*** Data for the task Section Begins ***

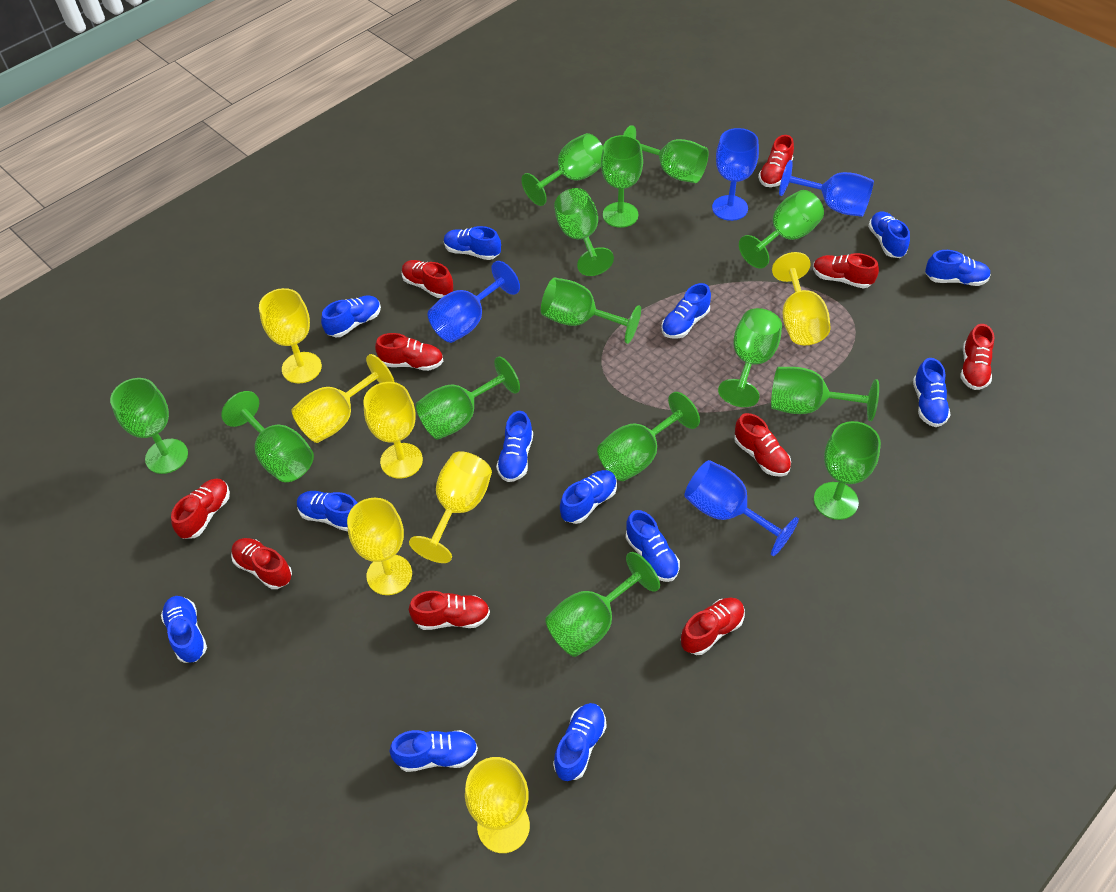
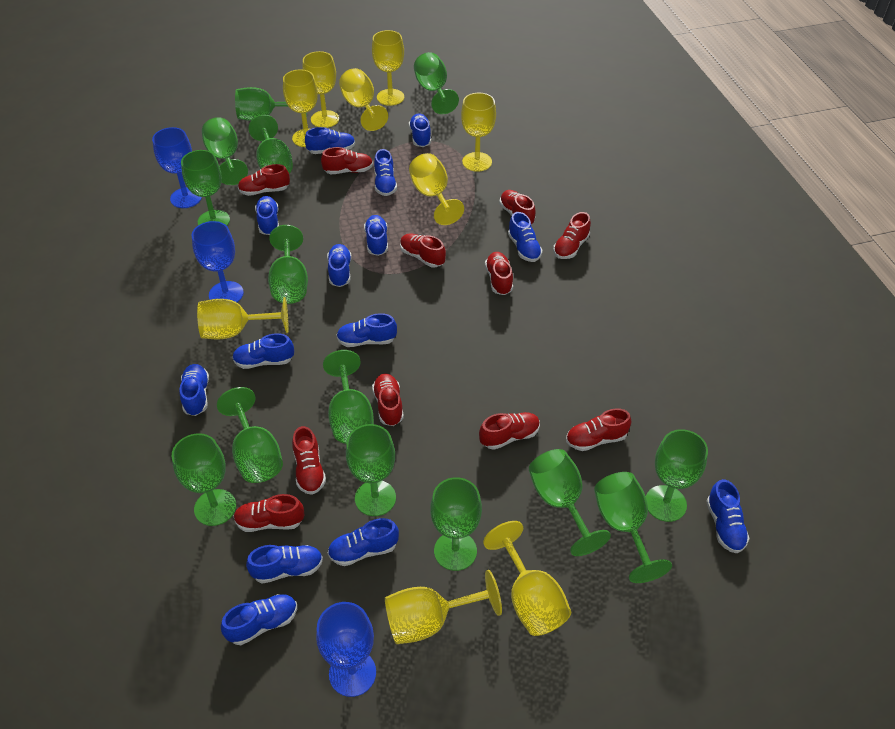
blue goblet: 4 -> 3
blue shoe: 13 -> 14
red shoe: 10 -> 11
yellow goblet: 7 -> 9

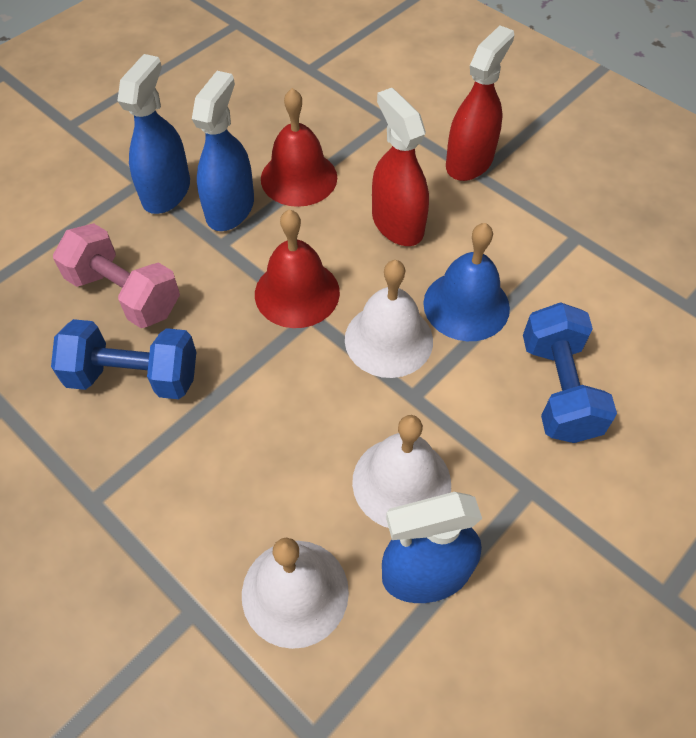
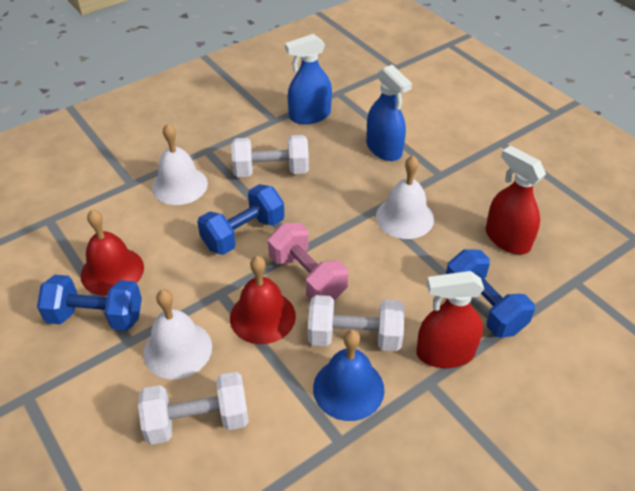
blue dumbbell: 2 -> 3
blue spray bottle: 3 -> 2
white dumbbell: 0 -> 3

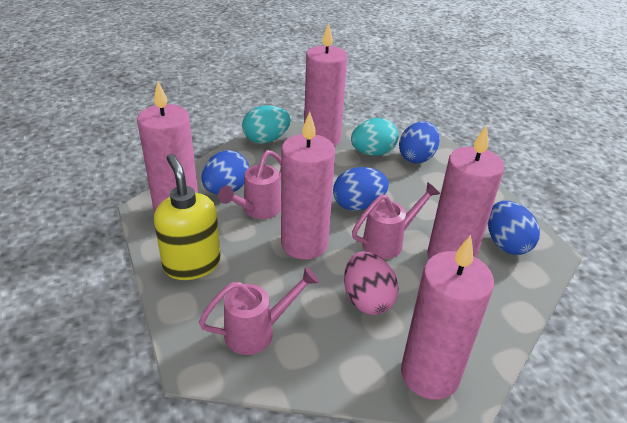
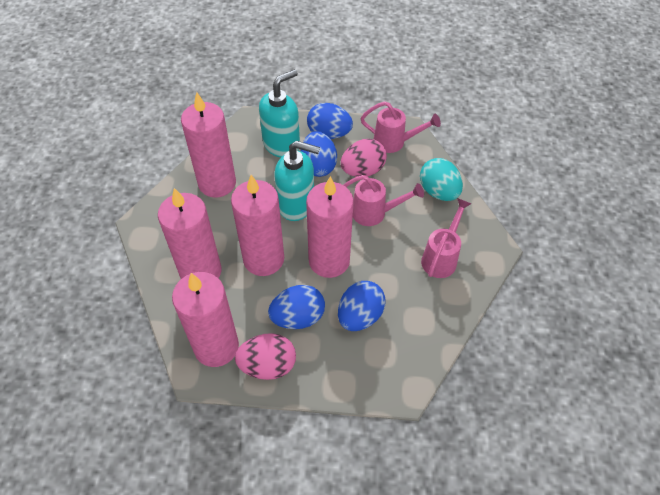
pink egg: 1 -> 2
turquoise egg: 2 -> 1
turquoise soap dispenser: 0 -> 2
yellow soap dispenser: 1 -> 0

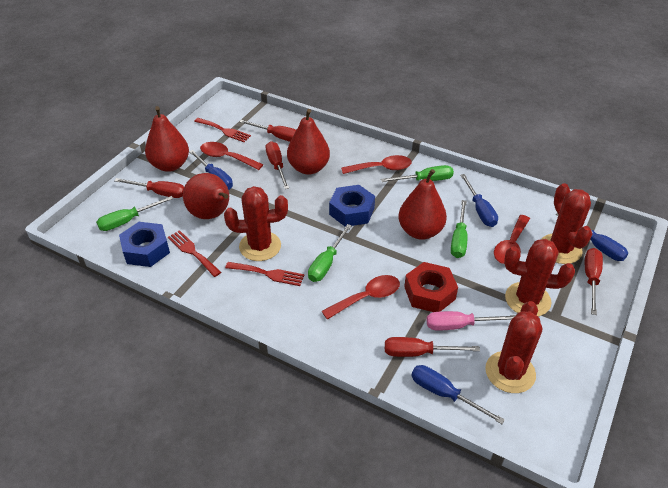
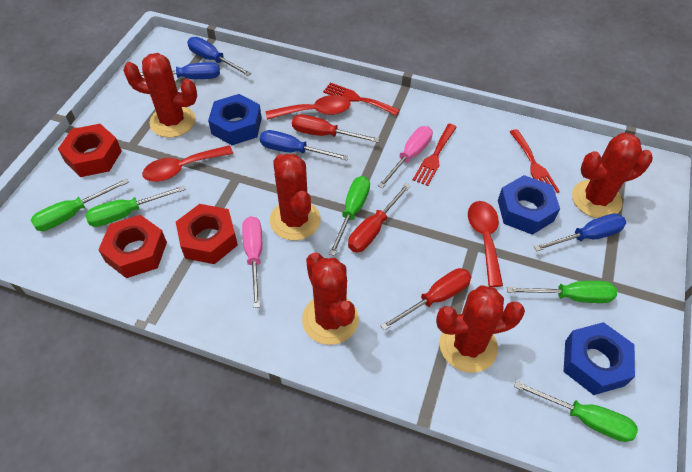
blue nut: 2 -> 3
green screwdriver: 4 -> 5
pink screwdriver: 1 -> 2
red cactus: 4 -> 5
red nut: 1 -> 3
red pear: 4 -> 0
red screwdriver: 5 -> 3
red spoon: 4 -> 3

*** Data for the task Section Ends ***

◆ The task ◆
Except for the pictures, set down each line of the records exactly as it appears.

◆ Your solution ◆
blue goblet: 4 -> 3
blue shoe: 13 -> 14
red shoe: 10 -> 11
yellow goblet: 7 -> 9

blue dumbbell: 2 -> 3
blue spray bottle: 3 -> 2
white dumbbell: 0 -> 3

pink egg: 1 -> 2
turquoise egg: 2 -> 1
turquoise soap dispenser: 0 -> 2
yellow soap dispenser: 1 -> 0

blue nut: 2 -> 3
green screwdriver: 4 -> 5
pink screwdriver: 1 -> 2
red cactus: 4 -> 5
red nut: 1 -> 3
red pear: 4 -> 0
red screwdriver: 5 -> 3
red spoon: 4 -> 3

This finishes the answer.